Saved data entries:
________________________

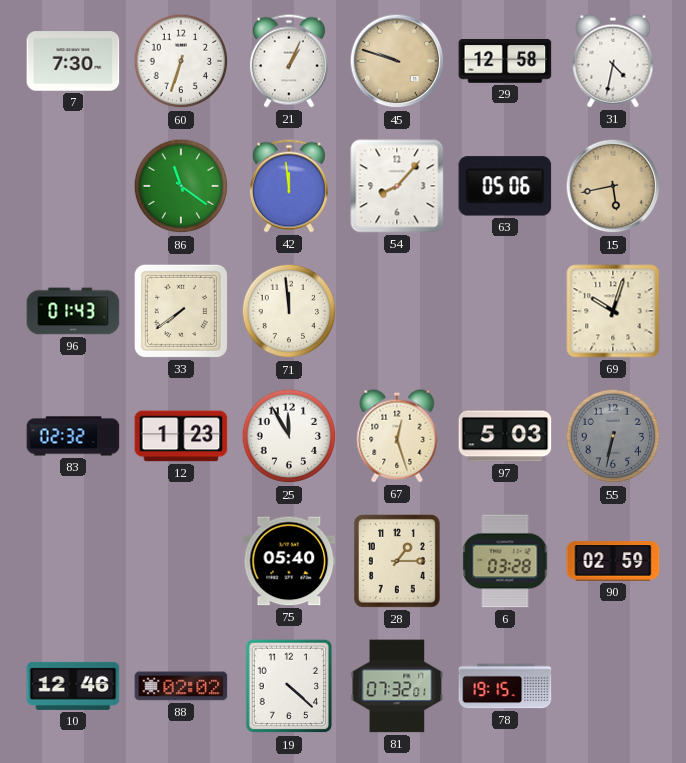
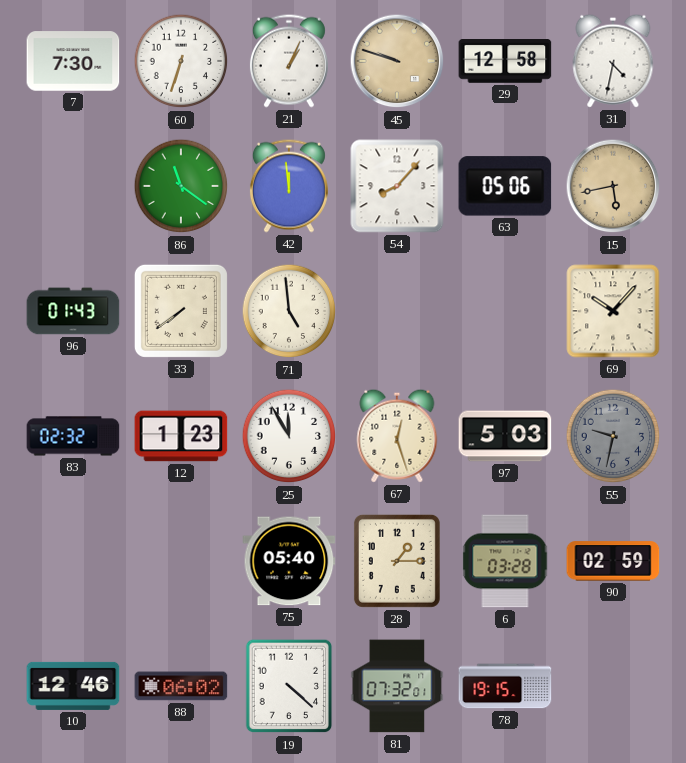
71: 11:59 -> 4:59
69: 10:03 -> 10:07
55: 6:32 -> 9:32
88: 02:02 -> 06:02
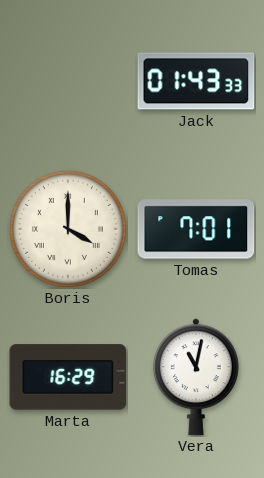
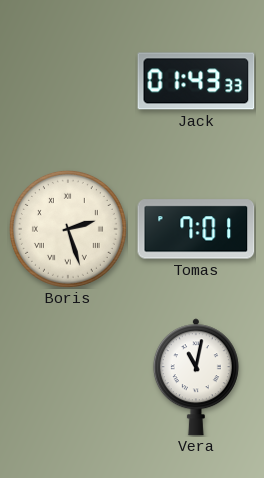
Boris: 4:00 -> 2:27
Marta: 16:29 -> none
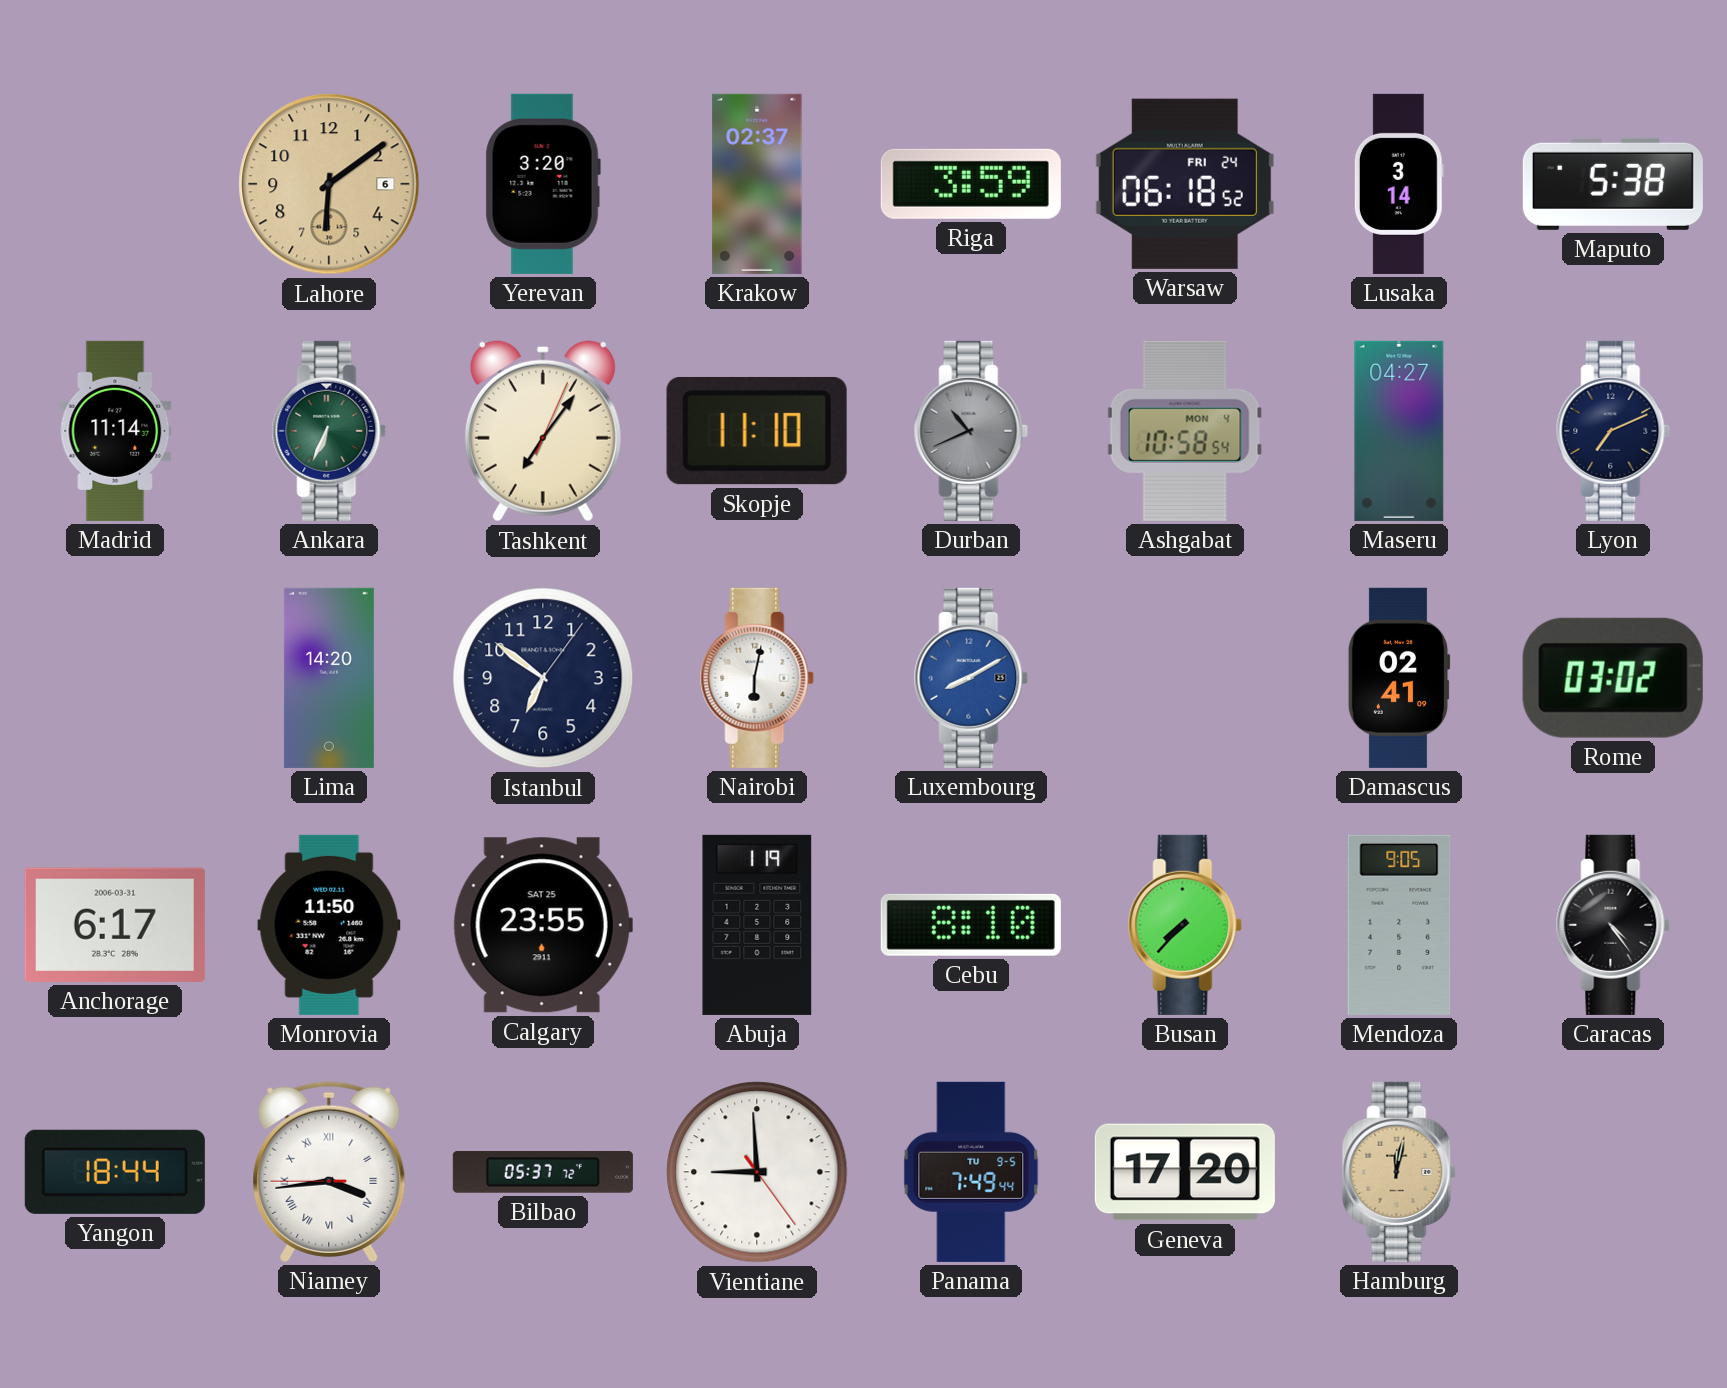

________________________

- SET PROBLEM
Extract every text line from the entries above and copy each one unchanged. Leave the pictures out.

- PROBLEM SOLUTION
71: 11:59 -> 4:59
69: 10:03 -> 10:07
55: 6:32 -> 9:32
88: 02:02 -> 06:02
Boris: 4:00 -> 2:27
Marta: 16:29 -> none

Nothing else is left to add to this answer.